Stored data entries
* * * * * * *

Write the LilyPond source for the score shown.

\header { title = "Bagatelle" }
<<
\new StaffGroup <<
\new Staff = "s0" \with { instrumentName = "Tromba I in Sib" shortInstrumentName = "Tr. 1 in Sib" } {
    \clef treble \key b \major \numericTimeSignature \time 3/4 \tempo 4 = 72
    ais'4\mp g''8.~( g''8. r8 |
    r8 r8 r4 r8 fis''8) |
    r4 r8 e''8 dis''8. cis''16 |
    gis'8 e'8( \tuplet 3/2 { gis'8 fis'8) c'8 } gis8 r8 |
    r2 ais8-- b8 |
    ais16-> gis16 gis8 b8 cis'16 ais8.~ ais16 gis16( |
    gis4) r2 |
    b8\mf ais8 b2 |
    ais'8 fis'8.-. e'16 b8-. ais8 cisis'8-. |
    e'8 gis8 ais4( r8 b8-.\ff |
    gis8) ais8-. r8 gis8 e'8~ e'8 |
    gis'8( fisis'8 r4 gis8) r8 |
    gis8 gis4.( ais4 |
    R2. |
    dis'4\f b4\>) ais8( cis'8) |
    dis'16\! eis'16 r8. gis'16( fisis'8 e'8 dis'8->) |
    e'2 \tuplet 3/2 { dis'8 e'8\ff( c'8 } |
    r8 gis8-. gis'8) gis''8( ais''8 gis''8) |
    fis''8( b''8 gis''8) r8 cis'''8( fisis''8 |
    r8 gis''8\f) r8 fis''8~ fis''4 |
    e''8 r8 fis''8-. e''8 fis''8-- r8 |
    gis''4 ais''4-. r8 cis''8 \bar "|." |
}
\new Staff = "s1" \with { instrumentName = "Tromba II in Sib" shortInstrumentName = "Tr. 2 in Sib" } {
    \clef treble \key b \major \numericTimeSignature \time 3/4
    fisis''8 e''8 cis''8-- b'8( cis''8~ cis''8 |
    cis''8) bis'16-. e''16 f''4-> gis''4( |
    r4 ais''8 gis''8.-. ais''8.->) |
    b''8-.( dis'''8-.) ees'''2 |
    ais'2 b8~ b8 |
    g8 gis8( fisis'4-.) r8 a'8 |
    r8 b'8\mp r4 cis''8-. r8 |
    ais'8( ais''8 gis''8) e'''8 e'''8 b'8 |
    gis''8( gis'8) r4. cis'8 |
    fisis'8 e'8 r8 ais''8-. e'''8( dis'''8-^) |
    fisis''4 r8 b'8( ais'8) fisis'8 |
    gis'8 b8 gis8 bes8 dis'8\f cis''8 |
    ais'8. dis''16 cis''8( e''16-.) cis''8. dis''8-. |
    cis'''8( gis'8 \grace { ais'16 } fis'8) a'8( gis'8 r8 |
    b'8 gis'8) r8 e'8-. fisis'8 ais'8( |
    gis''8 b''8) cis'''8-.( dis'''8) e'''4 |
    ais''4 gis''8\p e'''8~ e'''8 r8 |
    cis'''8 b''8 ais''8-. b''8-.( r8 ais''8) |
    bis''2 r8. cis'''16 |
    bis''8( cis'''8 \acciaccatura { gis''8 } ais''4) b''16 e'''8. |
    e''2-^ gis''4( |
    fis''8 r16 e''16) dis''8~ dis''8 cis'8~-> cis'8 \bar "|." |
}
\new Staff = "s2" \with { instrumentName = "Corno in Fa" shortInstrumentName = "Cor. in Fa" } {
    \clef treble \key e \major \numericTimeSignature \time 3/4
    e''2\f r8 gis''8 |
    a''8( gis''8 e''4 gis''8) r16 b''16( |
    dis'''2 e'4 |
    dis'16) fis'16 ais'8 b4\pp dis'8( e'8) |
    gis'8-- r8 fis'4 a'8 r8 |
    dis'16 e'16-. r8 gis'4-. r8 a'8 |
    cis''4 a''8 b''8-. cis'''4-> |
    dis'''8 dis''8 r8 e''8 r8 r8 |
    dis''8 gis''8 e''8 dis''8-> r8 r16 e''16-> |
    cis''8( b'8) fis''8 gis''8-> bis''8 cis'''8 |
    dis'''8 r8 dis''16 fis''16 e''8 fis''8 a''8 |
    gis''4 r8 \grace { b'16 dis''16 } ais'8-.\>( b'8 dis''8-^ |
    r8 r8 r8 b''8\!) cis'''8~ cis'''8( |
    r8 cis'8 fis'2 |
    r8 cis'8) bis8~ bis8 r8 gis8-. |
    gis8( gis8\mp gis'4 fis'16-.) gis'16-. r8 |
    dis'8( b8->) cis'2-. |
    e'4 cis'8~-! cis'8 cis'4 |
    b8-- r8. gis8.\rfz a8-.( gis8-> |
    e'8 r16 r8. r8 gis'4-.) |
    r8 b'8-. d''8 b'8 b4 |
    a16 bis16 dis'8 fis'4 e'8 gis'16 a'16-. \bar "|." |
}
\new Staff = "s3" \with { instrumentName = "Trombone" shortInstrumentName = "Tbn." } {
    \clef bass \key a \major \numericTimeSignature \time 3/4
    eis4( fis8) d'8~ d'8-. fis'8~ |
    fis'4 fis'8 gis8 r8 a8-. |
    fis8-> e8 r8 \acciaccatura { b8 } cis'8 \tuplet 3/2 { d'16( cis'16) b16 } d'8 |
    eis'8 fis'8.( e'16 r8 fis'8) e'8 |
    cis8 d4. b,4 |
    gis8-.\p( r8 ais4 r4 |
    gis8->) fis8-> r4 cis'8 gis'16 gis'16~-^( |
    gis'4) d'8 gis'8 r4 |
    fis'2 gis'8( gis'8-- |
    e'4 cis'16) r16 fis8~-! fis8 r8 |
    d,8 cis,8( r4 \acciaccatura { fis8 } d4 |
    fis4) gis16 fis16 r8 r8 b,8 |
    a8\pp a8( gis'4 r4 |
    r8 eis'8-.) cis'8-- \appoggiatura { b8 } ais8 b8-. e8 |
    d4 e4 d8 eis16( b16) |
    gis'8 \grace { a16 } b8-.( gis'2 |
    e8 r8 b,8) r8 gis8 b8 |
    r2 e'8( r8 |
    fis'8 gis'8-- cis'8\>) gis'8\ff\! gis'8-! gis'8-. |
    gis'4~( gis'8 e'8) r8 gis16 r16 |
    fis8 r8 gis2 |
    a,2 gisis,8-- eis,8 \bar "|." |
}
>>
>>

* * * * * * *

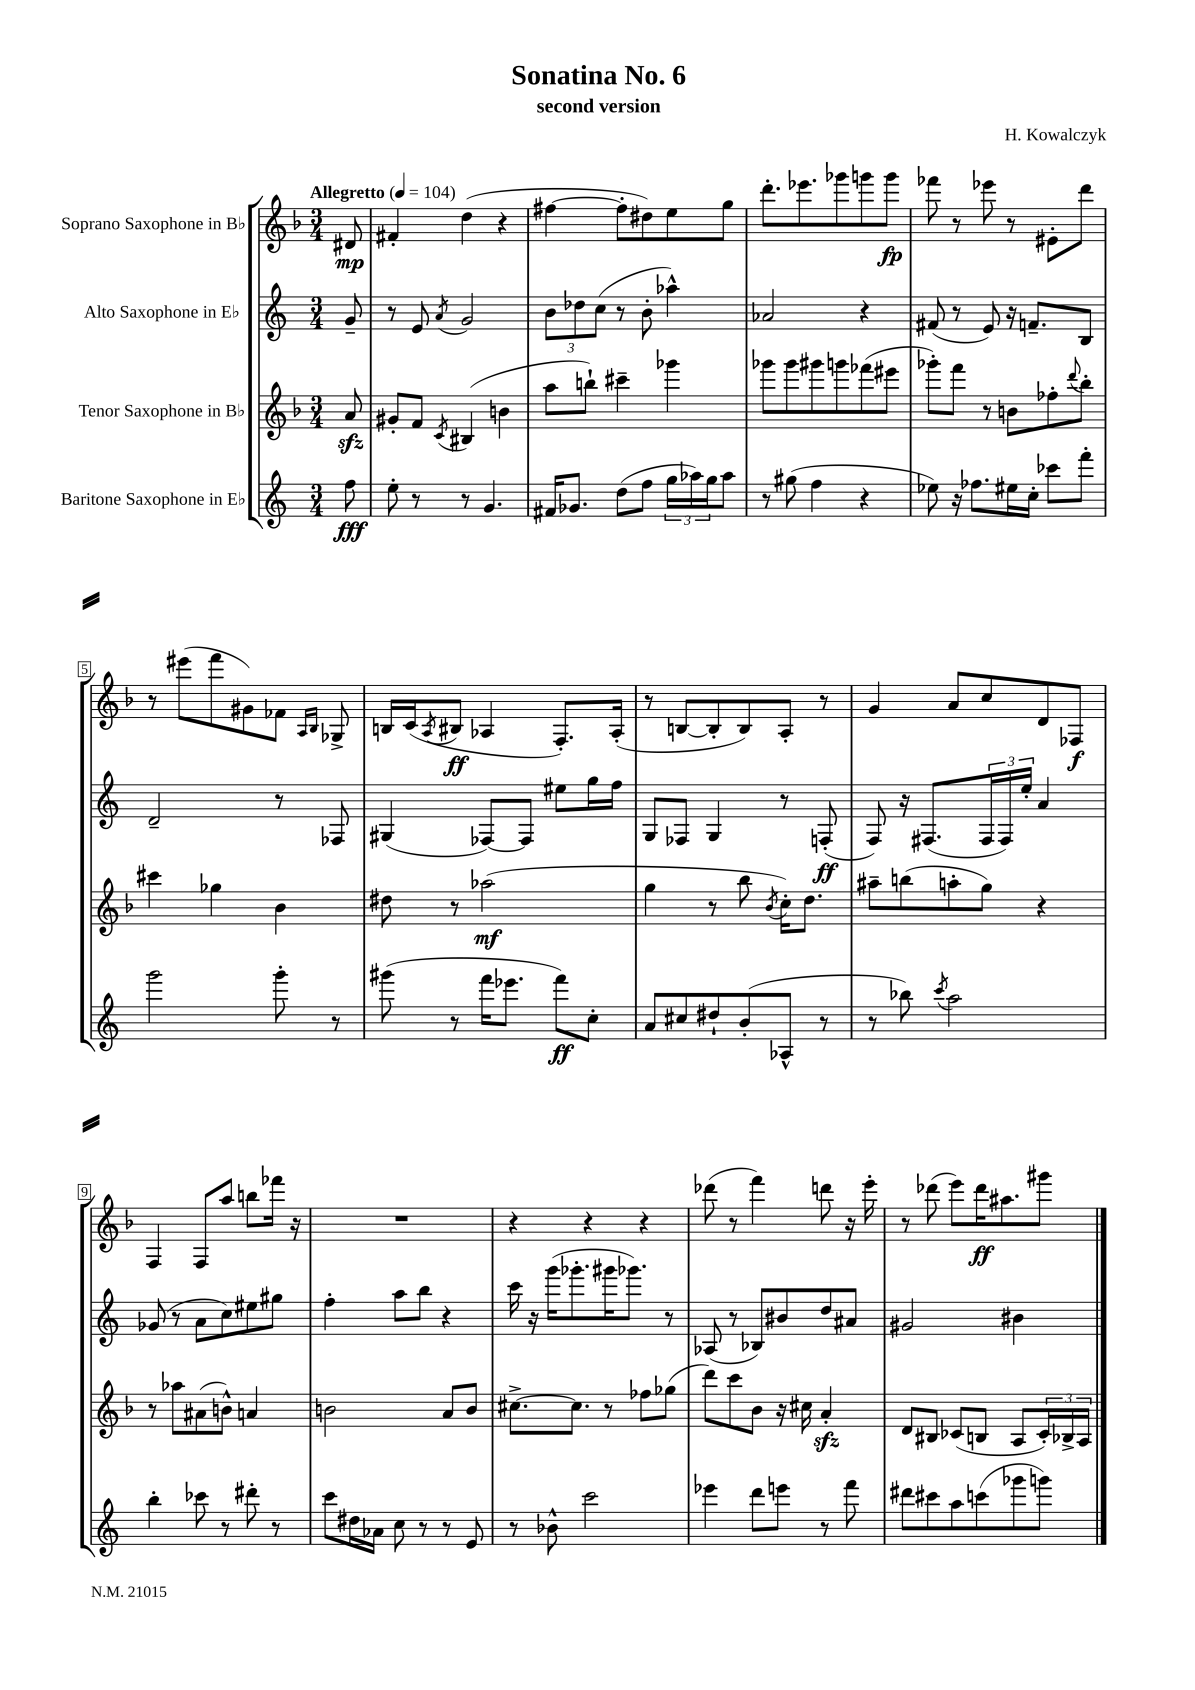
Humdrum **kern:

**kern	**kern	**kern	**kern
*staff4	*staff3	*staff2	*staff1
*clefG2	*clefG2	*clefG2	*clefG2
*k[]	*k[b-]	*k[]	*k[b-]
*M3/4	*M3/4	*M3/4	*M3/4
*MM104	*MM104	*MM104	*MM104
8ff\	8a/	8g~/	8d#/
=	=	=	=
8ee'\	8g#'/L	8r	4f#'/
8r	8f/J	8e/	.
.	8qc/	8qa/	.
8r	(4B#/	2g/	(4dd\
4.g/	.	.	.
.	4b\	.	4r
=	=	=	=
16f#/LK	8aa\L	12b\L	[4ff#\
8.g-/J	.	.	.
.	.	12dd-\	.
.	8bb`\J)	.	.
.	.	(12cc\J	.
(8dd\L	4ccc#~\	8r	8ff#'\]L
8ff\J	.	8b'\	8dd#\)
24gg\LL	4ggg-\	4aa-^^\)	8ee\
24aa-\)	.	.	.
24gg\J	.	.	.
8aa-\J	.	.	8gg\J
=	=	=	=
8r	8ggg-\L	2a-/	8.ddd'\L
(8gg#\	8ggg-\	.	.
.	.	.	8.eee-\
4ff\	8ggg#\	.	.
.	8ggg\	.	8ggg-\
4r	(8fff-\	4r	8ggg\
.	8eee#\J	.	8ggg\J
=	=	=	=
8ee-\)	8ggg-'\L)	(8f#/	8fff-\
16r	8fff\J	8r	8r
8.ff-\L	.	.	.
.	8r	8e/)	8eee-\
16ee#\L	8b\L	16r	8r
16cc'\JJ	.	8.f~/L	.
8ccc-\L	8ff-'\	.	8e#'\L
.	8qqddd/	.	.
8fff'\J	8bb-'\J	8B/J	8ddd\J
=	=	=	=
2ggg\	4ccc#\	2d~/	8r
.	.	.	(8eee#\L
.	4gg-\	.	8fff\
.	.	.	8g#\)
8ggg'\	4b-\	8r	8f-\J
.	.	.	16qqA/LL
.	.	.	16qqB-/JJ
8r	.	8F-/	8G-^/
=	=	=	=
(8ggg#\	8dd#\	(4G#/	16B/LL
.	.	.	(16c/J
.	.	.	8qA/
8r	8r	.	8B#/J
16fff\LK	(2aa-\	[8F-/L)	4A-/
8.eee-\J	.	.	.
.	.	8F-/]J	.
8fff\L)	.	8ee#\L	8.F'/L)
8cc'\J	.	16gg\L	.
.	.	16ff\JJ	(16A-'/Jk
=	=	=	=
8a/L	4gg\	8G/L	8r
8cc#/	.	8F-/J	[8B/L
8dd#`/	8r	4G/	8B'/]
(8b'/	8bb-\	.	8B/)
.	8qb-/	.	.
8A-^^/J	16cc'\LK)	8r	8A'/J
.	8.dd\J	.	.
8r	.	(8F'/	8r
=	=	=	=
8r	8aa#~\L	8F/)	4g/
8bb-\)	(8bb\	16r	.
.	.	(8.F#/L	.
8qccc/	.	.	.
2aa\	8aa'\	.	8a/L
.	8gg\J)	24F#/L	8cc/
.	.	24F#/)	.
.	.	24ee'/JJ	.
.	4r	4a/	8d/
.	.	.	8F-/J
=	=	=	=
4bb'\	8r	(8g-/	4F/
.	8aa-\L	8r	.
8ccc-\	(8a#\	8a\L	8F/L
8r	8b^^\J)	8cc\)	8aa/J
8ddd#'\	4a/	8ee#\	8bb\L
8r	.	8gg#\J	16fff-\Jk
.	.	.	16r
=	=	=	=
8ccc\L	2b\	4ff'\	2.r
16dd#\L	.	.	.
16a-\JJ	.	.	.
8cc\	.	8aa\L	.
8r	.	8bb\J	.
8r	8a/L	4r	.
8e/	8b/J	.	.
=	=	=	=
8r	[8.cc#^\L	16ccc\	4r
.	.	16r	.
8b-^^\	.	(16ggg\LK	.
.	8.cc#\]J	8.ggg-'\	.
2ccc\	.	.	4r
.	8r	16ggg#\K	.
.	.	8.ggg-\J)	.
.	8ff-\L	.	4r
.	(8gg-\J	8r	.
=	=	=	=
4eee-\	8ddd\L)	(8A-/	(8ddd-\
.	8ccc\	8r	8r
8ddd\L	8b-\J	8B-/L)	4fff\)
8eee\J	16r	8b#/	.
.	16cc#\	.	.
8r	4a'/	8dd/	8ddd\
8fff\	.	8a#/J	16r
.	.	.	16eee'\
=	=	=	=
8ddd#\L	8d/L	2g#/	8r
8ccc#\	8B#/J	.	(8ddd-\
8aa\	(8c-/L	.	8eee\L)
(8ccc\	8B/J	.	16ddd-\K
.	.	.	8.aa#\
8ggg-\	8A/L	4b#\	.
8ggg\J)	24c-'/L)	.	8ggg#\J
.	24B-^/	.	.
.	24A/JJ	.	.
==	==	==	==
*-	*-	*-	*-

* * * * * * *

Problem details –
Pick out every line above that contains the string "shortInstrumentName" and copy those lines.

Result –
\new Staff = "s0" \with { instrumentName = "Tromba I in Sib" shortInstrumentName = "Tr. 1 in Sib" } {
\new Staff = "s1" \with { instrumentName = "Tromba II in Sib" shortInstrumentName = "Tr. 2 in Sib" } {
\new Staff = "s2" \with { instrumentName = "Corno in Fa" shortInstrumentName = "Cor. in Fa" } {
\new Staff = "s3" \with { instrumentName = "Trombone" shortInstrumentName = "Tbn." } {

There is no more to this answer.